• RECORDS SHOWN:
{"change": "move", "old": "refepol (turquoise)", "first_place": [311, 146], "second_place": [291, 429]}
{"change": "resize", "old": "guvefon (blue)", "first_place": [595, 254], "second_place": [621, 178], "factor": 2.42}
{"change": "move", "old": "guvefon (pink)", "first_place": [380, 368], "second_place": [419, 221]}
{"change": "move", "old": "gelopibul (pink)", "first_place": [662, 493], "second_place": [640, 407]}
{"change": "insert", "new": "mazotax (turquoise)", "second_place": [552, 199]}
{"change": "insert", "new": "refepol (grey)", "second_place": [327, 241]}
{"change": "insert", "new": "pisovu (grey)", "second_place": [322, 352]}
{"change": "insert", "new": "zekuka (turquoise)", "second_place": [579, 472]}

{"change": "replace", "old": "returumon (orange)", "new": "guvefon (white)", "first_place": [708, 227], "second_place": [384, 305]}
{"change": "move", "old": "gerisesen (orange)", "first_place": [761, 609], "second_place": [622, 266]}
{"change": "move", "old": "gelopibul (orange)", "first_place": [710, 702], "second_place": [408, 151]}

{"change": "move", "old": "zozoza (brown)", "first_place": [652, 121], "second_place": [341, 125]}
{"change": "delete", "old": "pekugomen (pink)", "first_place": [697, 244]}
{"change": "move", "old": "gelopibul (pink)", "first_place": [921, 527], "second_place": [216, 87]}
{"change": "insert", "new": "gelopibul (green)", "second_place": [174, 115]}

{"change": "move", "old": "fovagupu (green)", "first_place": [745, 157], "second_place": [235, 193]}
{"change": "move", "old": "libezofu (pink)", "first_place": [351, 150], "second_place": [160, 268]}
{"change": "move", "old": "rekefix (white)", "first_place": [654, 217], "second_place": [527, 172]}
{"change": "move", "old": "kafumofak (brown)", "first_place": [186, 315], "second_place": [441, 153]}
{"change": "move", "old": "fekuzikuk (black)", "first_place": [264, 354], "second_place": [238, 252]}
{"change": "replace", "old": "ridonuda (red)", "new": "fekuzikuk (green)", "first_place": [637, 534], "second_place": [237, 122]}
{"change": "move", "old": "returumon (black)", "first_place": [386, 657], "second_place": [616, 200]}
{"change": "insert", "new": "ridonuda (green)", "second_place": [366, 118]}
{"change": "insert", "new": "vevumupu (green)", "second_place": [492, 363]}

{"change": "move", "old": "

• WHAT TO PRODUCE: Please repeat the records so that each one reads exactly as it does above.

• EXPECTED ANSWER:
{"change": "move", "old": "refepol (turquoise)", "first_place": [311, 146], "second_place": [291, 429]}
{"change": "resize", "old": "guvefon (blue)", "first_place": [595, 254], "second_place": [621, 178], "factor": 2.42}
{"change": "move", "old": "guvefon (pink)", "first_place": [380, 368], "second_place": [419, 221]}
{"change": "move", "old": "gelopibul (pink)", "first_place": [662, 493], "second_place": [640, 407]}
{"change": "insert", "new": "mazotax (turquoise)", "second_place": [552, 199]}
{"change": "insert", "new": "refepol (grey)", "second_place": [327, 241]}
{"change": "insert", "new": "pisovu (grey)", "second_place": [322, 352]}
{"change": "insert", "new": "zekuka (turquoise)", "second_place": [579, 472]}

{"change": "replace", "old": "returumon (orange)", "new": "guvefon (white)", "first_place": [708, 227], "second_place": [384, 305]}
{"change": "move", "old": "gerisesen (orange)", "first_place": [761, 609], "second_place": [622, 266]}
{"change": "move", "old": "gelopibul (orange)", "first_place": [710, 702], "second_place": [408, 151]}

{"change": "move", "old": "zozoza (brown)", "first_place": [652, 121], "second_place": [341, 125]}
{"change": "delete", "old": "pekugomen (pink)", "first_place": [697, 244]}
{"change": "move", "old": "gelopibul (pink)", "first_place": [921, 527], "second_place": [216, 87]}
{"change": "insert", "new": "gelopibul (green)", "second_place": [174, 115]}

{"change": "move", "old": "fovagupu (green)", "first_place": [745, 157], "second_place": [235, 193]}
{"change": "move", "old": "libezofu (pink)", "first_place": [351, 150], "second_place": [160, 268]}
{"change": "move", "old": "rekefix (white)", "first_place": [654, 217], "second_place": [527, 172]}
{"change": "move", "old": "kafumofak (brown)", "first_place": [186, 315], "second_place": [441, 153]}
{"change": "move", "old": "fekuzikuk (black)", "first_place": [264, 354], "second_place": [238, 252]}
{"change": "replace", "old": "ridonuda (red)", "new": "fekuzikuk (green)", "first_place": [637, 534], "second_place": [237, 122]}
{"change": "move", "old": "returumon (black)", "first_place": [386, 657], "second_place": [616, 200]}
{"change": "insert", "new": "ridonuda (green)", "second_place": [366, 118]}
{"change": "insert", "new": "vevumupu (green)", "second_place": [492, 363]}

{"change": "move", "old": "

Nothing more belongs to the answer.